__WORK ITEM__. From the line with "blue circle: (16, 141) -> (53, 135), moved" to the line with "orange L-shape: (229, 20)", retype each line exactly as it stands in the records below, but skip the pictures.

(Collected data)
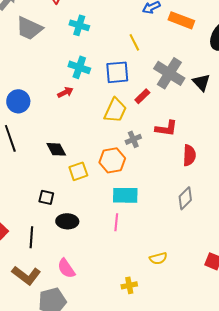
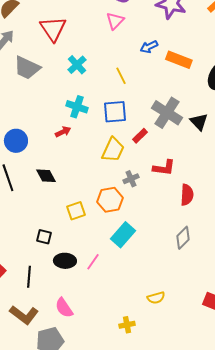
cyan cross: (79, 25) -> (77, 65), turned 30
yellow line: (134, 42) -> (121, 76), moved
black diamond: (56, 149) -> (46, 176), moved
cyan rectangle: (125, 195) -> (123, 235), turned -50
pink line: (116, 222) -> (93, 262), moved, turned 30

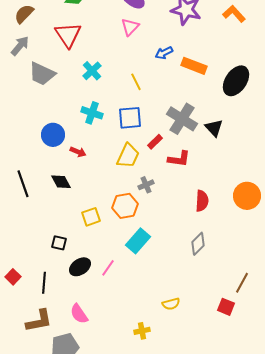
red arrow: (63, 132) -> (78, 152), moved, turned 49
blue circle: (16, 141) -> (53, 135), moved
red L-shape: (164, 168) -> (179, 159), moved
black ellipse: (65, 261) -> (80, 267), turned -35
brown L-shape: (24, 315) -> (39, 321), turned -48

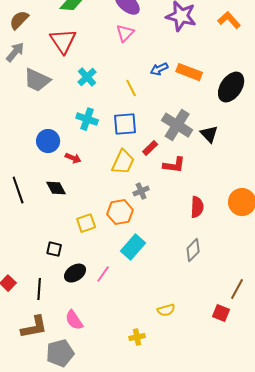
blue arrow: (164, 53) -> (159, 69), moved

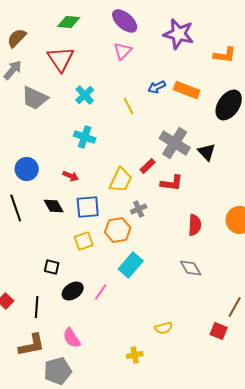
orange L-shape: (229, 20) -> (225, 55), moved, turned 140
blue square: (125, 124) -> (88, 207), moved
blue circle: (48, 141) -> (27, 169), moved
gray diamond: (193, 250) -> (191, 268), turned -75

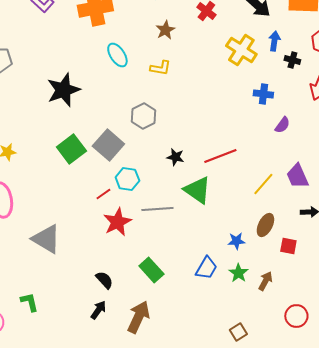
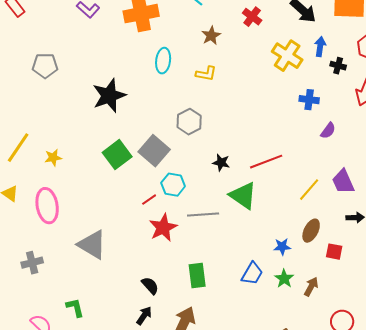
cyan ellipse: (117, 55) -> (163, 61), turned 40
green rectangle: (151, 270) -> (197, 276), turned 35

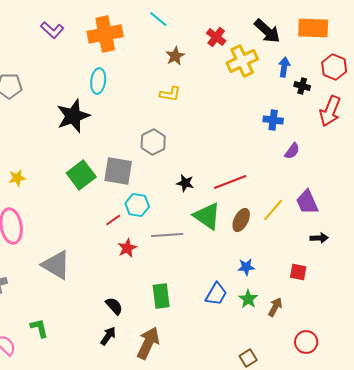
yellow cross: (287, 56) -> (242, 61), moved, turned 32
cyan ellipse: (163, 61) -> (98, 81), moved
gray square: (154, 151) -> (118, 171), turned -32
red star: (163, 228) -> (127, 248), size x0.7
brown ellipse: (311, 231) -> (241, 220), moved

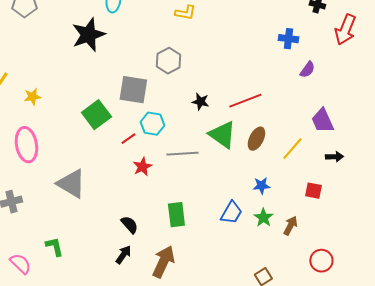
green square: (81, 175) -> (96, 115), moved
yellow line: (273, 210) -> (292, 149), moved

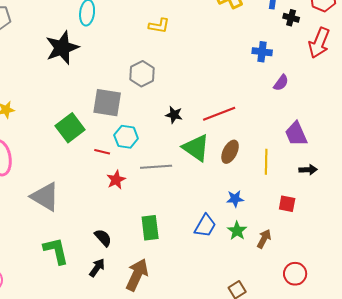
red line: (128, 139) -> (102, 152), turned 49
yellow line: (292, 149) -> (266, 162), turned -40
green L-shape: (54, 247) -> (56, 251), moved, size x1.4

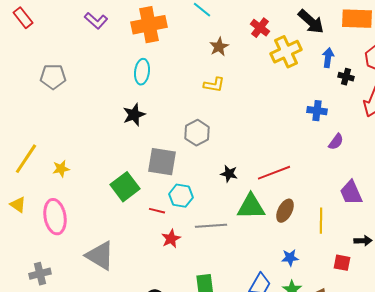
black star: (62, 48) -> (134, 115), moved, size x0.7
green triangle: (196, 148) -> (251, 207), turned -36
black arrow: (308, 170) -> (363, 241), moved

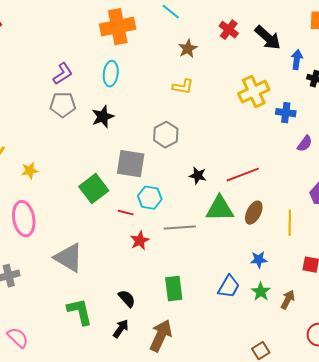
purple L-shape: (96, 21) -> (63, 74), moved, turned -75
black arrow: (311, 22) -> (268, 38), moved
yellow cross: (286, 52) -> (254, 92), moved
gray pentagon: (53, 77) -> (63, 105), moved

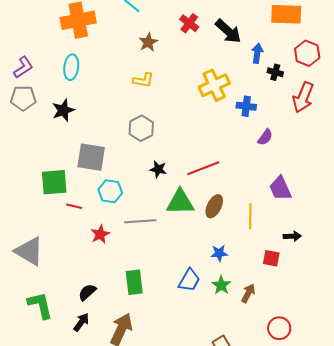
gray hexagon: (166, 135) -> (141, 128), moved
green square: (94, 189) -> (54, 182), turned 32
red line: (126, 213) -> (74, 206), moved
black semicircle: (127, 299) -> (87, 292), turned -90

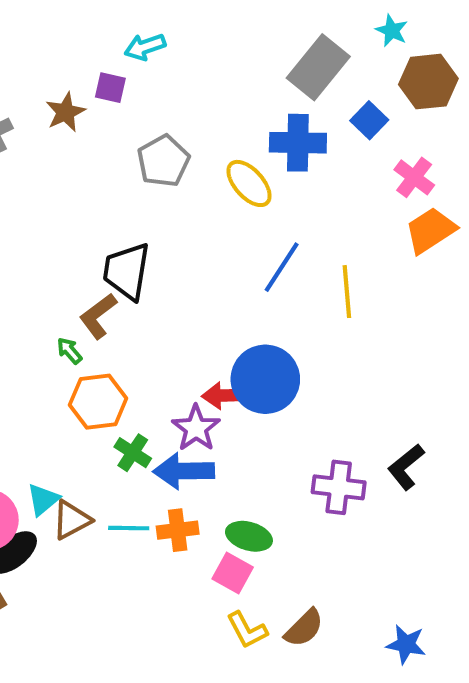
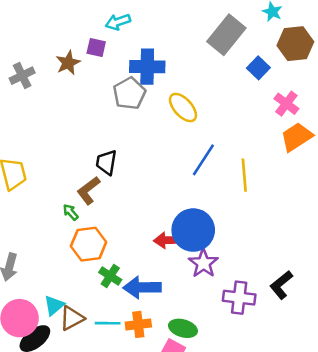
blue cross: (298, 143) -> (147, 67), moved
black trapezoid: (127, 271) -> (106, 162), size x0.7
purple star: (196, 428) -> (203, 263), moved

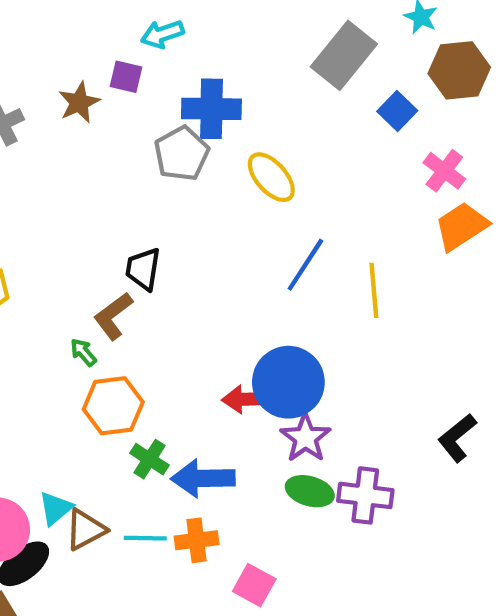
black L-shape: (281, 285) -> (457, 438), moved
green ellipse: (183, 328) -> (310, 491), moved

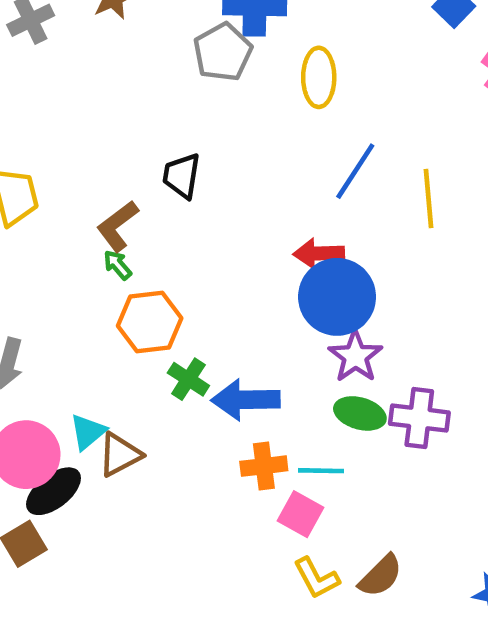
yellow ellipse: (271, 177) -> (319, 77), turned 42
brown L-shape: (113, 316) -> (118, 226), moved
red arrow: (246, 399) -> (319, 253), moved
cyan line: (145, 538) -> (321, 471), moved
orange cross: (197, 540) -> (264, 466), moved

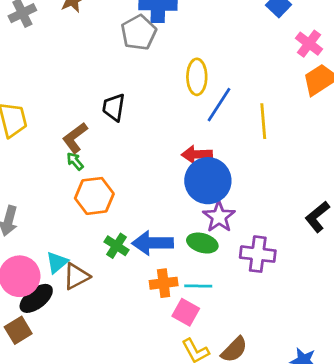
yellow ellipse: (319, 77) -> (197, 77), moved
green cross: (188, 379) -> (117, 246), moved
green ellipse: (360, 413) -> (202, 243), moved

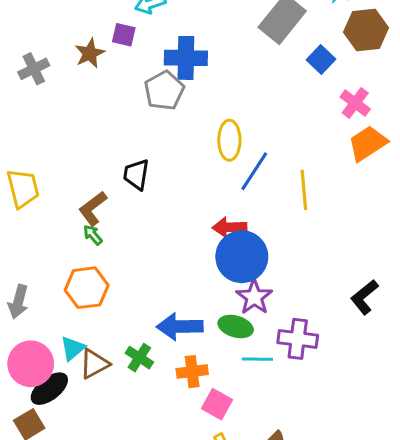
orange hexagon: (94, 196) -> (87, 288), moved
green cross: (117, 246) -> (139, 358), moved
cyan line: (198, 286) -> (257, 359), moved

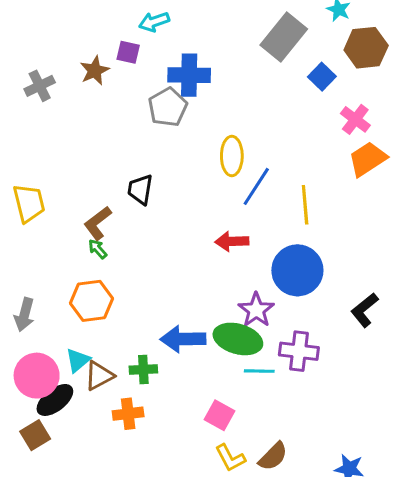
blue circle: (242, 257) -> (297, 270), moved
green ellipse: (236, 327) -> (238, 339), size x1.4
green cross: (139, 358) -> (143, 369), turned -36
orange cross: (192, 372) -> (128, 414), moved

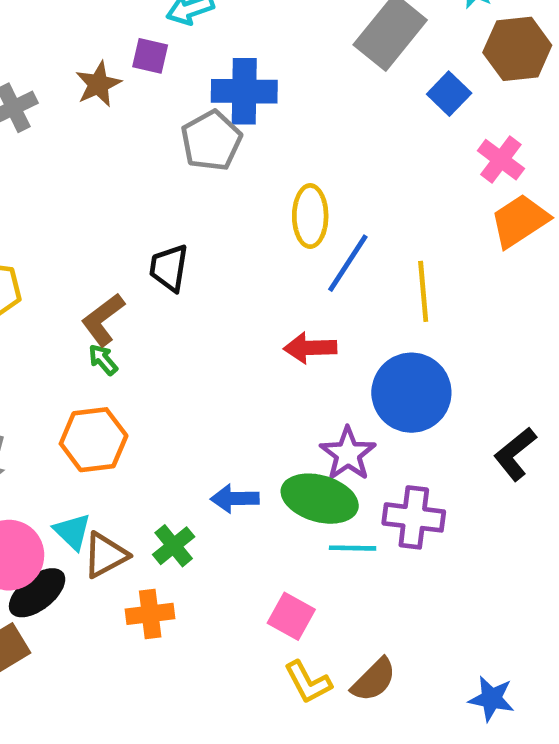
blue arrow: (183, 339) -> (235, 499), size x0.7
cyan triangle: (78, 360) -> (72, 532), turned -36
green cross: (143, 369) -> (174, 546), turned -36

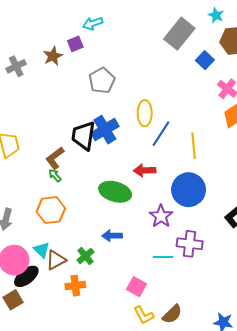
purple square: (150, 56) -> (75, 44), turned -35
blue cross: (244, 91) -> (105, 130), moved, turned -32
black trapezoid: (169, 268) -> (83, 136), size x1.4
green ellipse: (320, 499) -> (115, 192), moved

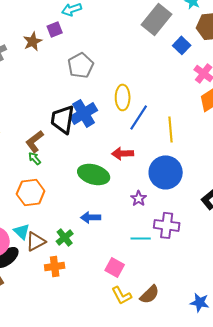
purple star: (161, 216) -> (139, 198), size x0.7

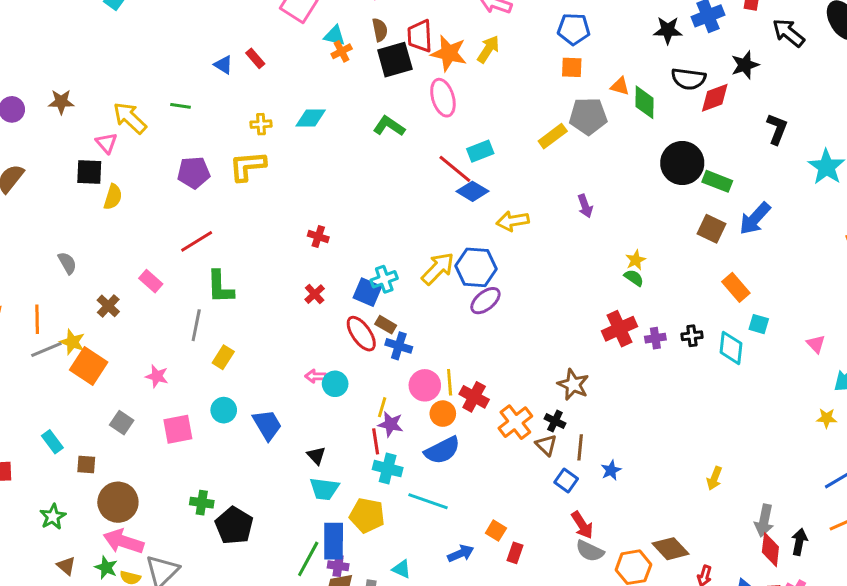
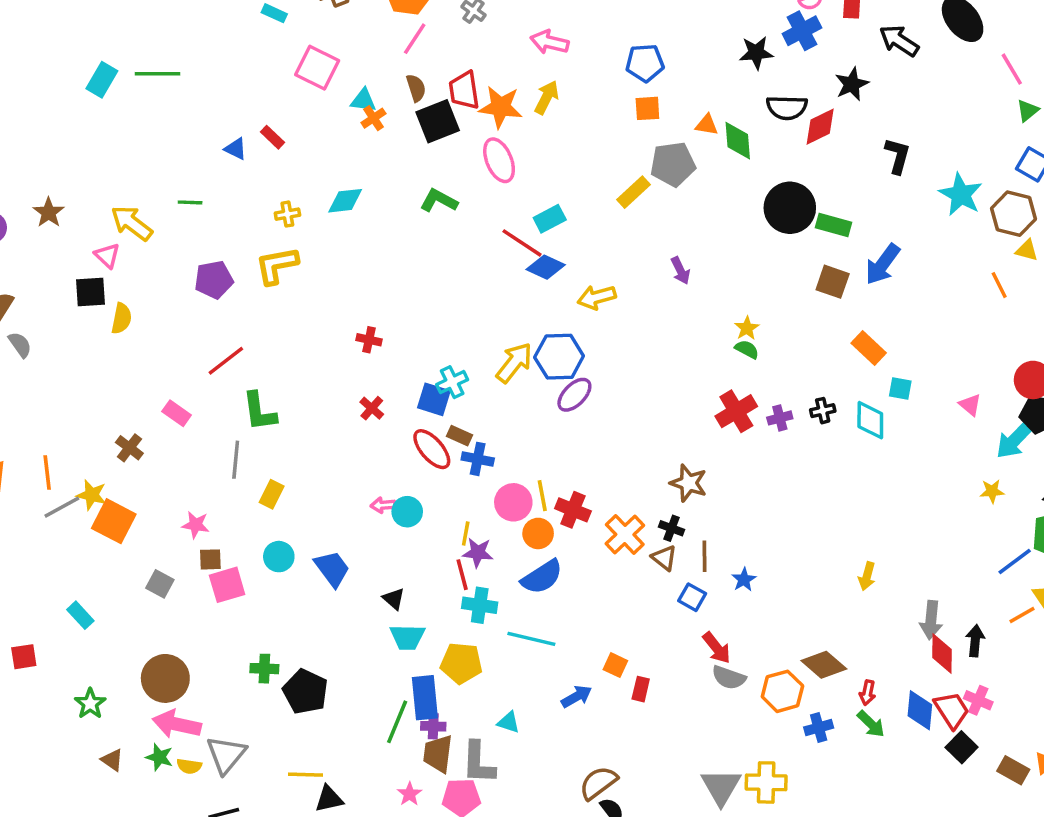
brown star: (61, 102) -> (49, 213), turned -30
gray semicircle: (67, 263) -> (20, 345), moved
brown square: (86, 465) -> (210, 559), moved

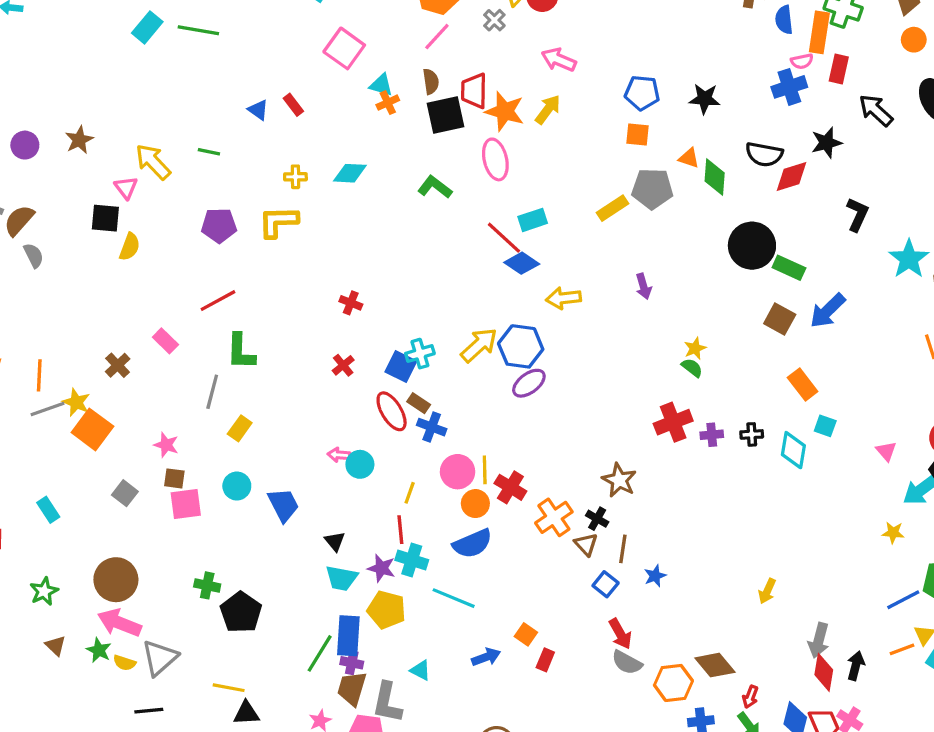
black star: (756, 53) -> (705, 99), moved
purple star: (478, 553) -> (381, 568), moved

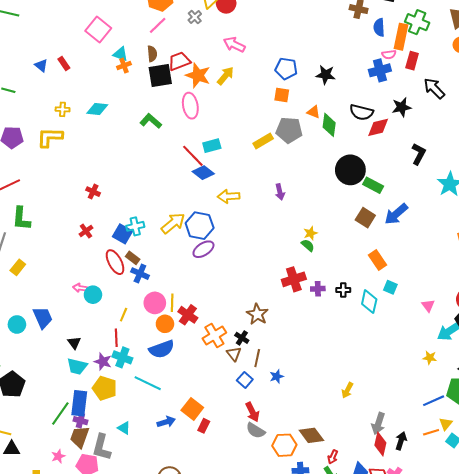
red trapezoid: (474, 91) -> (179, 61), turned 65
cyan circle: (237, 486) -> (17, 324), moved
orange square: (526, 634) -> (192, 409), size x1.5

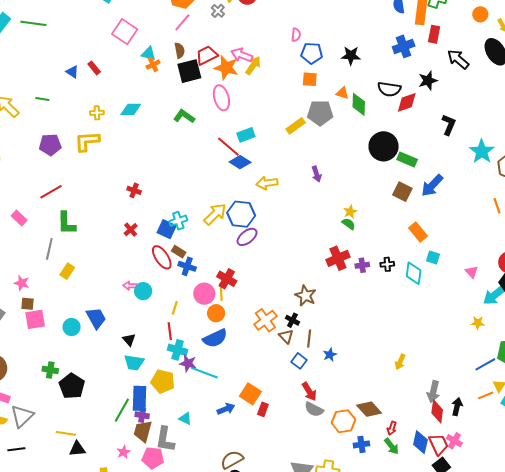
pink arrow: (234, 45) -> (242, 55), moved
pink semicircle: (389, 54) -> (296, 35), moved, turned -72
red cross: (188, 315) -> (227, 279), moved
purple star: (103, 362) -> (188, 363), moved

__REPLY TO THE EXERCISE__.
blue circle: (16, 141) -> (53, 135), moved
red L-shape: (164, 168) -> (179, 159), moved
black ellipse: (65, 261) -> (80, 267), turned -35
brown L-shape: (24, 315) -> (39, 321), turned -48

blue arrow: (164, 53) -> (159, 69), moved

orange L-shape: (229, 20) -> (225, 55), moved, turned 140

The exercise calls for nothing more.